## PROVIDED INFORMATION

>>

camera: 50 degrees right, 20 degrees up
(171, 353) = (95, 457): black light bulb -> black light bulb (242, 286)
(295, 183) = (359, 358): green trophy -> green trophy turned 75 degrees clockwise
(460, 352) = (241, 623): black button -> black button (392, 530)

<<
>>

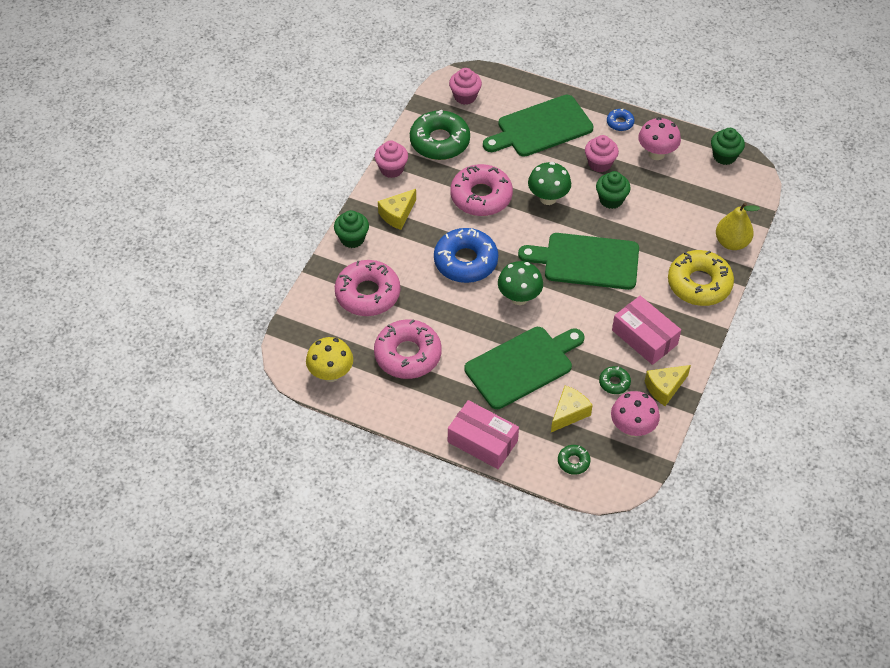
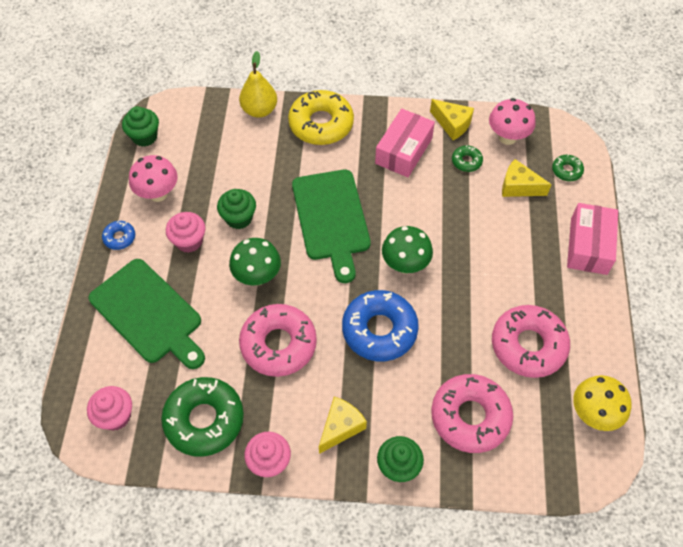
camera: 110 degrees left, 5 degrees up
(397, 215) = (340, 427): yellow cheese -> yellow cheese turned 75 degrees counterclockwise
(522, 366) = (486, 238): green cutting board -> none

<<
>>

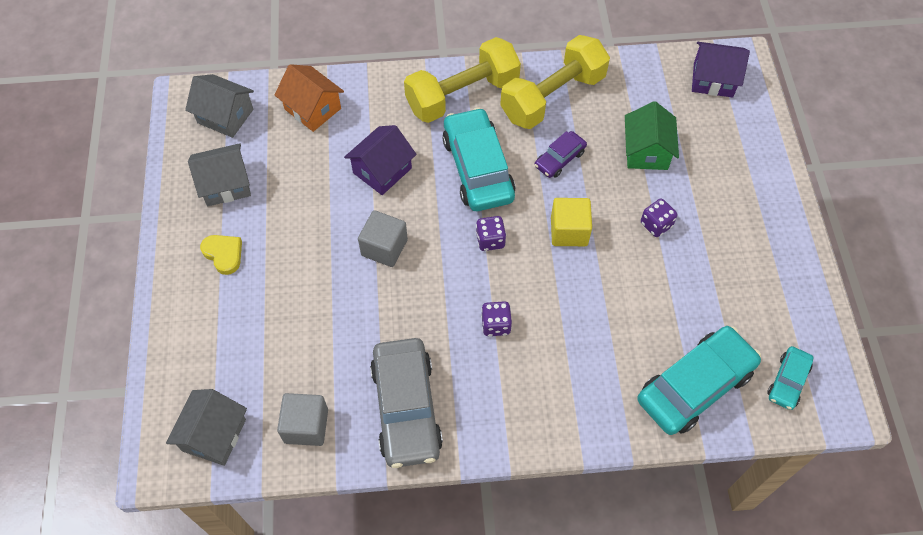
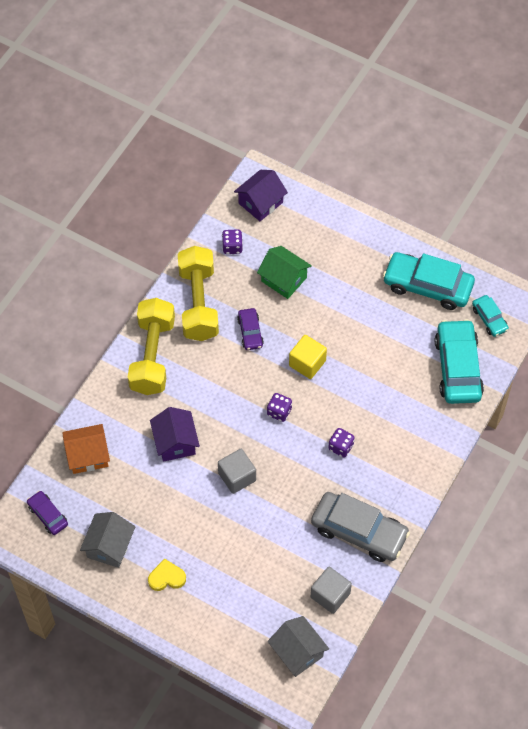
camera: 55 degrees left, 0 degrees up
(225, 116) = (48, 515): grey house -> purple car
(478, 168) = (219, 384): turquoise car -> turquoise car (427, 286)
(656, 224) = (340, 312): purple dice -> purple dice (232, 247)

<<

## WHAT YOU NEED TO DO
Please transcribe exactly the lines above from the line that has "(478, 168) = (219, 384): turquoise" up to and including the line that has "(656, 224) = (340, 312): purple"; no other line belongs in the answer.

## RESULT FOR THIS EXERCISE
(478, 168) = (219, 384): turquoise car -> turquoise car (427, 286)
(656, 224) = (340, 312): purple dice -> purple dice (232, 247)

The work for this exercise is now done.